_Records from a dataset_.
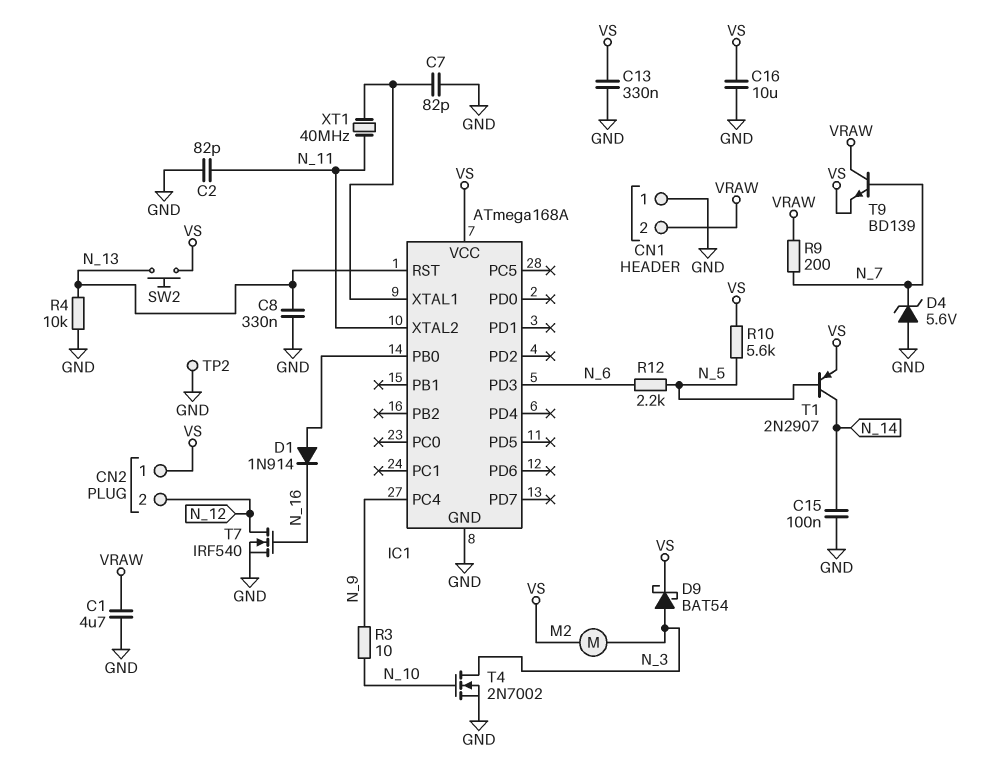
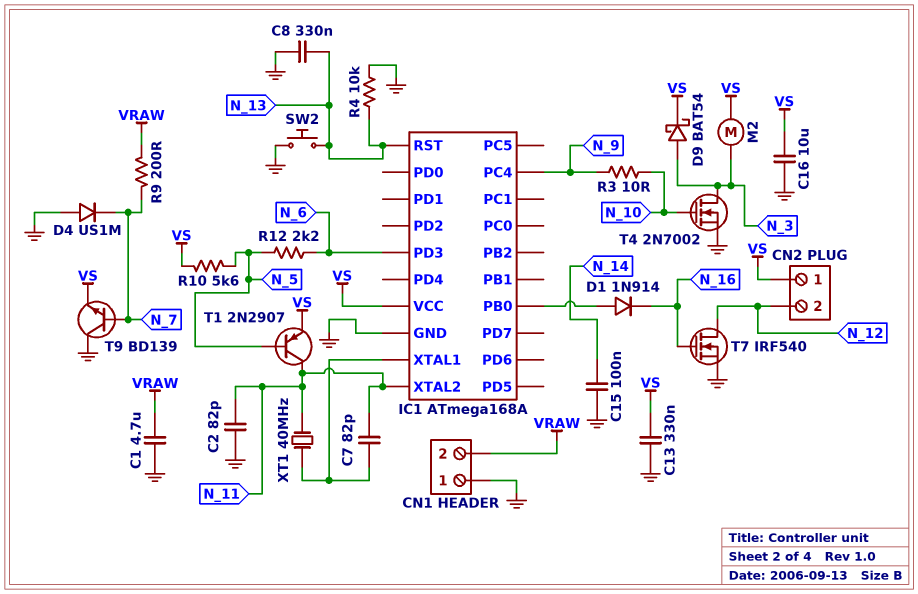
C7: 82pF (GND, IC1/XTAL1) -> 82pF (IC1/XTAL1, N_11)
D4: zener 5.6V (A GND, K N_7) -> diode US1M (A GND, K N_7)
SW2: button (N_13, VS) -> button (GND, N_13)
T1: PNP 2N2907 (B N_5, C N_14, E VS) -> PNP 2N2907 (B N_5, C N_11, E VS)
T9: NPN BD139 (B N_7, C VRAW, E VS) -> NPN BD139 (B N_7, C GND, E VS)
TP2: test point (GND) -> none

_Task item_. Each line from the one containing "D4: zener 5.6V" through the final line of the records must be repeated exactly, with no line added or dropped.

_Answer box_.
D4: zener 5.6V (A GND, K N_7) -> diode US1M (A GND, K N_7)
SW2: button (N_13, VS) -> button (GND, N_13)
T1: PNP 2N2907 (B N_5, C N_14, E VS) -> PNP 2N2907 (B N_5, C N_11, E VS)
T9: NPN BD139 (B N_7, C VRAW, E VS) -> NPN BD139 (B N_7, C GND, E VS)
TP2: test point (GND) -> none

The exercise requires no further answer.